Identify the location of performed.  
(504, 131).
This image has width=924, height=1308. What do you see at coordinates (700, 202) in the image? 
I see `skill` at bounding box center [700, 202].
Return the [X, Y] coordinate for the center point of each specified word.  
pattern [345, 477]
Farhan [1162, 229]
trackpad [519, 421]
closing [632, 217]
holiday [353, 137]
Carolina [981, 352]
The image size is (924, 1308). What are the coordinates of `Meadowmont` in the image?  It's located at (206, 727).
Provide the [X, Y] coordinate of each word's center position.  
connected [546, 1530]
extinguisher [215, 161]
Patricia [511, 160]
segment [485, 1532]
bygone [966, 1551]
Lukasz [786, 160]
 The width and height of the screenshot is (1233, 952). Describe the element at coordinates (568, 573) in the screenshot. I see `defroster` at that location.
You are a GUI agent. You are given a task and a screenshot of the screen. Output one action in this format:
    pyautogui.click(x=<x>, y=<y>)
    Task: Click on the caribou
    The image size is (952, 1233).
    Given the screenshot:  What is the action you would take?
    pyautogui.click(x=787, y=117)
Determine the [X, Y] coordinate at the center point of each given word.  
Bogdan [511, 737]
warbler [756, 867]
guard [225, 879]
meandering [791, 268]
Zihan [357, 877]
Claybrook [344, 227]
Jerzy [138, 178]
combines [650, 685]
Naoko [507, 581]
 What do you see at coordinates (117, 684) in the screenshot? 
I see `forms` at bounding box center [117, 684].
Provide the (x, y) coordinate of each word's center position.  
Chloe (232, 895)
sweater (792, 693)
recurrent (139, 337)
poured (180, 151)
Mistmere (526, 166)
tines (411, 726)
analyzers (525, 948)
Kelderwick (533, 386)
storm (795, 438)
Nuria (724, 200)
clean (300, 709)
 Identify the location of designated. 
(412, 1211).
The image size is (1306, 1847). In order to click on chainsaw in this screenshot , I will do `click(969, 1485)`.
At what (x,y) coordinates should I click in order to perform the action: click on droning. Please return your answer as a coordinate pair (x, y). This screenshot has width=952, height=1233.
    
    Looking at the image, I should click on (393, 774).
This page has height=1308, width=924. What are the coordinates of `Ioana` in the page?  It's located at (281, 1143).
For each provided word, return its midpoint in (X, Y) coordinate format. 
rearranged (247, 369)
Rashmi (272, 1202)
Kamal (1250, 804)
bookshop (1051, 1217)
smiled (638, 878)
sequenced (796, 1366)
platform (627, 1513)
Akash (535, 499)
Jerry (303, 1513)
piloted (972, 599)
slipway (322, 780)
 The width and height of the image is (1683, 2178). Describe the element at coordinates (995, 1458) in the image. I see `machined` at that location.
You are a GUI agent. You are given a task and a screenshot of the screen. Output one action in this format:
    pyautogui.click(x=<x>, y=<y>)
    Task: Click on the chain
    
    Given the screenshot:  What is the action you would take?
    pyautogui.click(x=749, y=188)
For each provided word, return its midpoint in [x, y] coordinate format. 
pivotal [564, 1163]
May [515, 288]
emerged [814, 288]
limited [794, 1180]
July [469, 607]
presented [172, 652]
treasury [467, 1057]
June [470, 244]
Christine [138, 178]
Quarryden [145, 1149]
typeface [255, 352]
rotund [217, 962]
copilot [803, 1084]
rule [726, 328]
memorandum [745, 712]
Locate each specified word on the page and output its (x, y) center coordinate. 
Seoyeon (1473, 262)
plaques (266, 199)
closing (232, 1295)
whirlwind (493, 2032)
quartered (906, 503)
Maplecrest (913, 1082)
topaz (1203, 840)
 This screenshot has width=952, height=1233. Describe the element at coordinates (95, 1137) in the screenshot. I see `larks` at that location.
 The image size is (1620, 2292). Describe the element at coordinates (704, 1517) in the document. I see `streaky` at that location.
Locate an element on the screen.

┄┄┄┄┄┄┄┄┄┄┄┄┄┄┄┄┄┄┄┄

— EXERCISE —
Which rows above contain the string "center"? Copy each of them in full.

— THE SOLUTION —
I see `skill` at bounding box center [700, 202].
Return the [X, Y] coordinate for the center point of each specified word.  
Provide the [X, Y] coordinate of each word's center position.  
Determine the [X, Y] coordinate at the center point of each given word.  
I see `forms` at bounding box center [117, 684].
Provide the (x, y) coordinate of each word's center position.  
Locate each specified word on the page and output its (x, y) center coordinate. 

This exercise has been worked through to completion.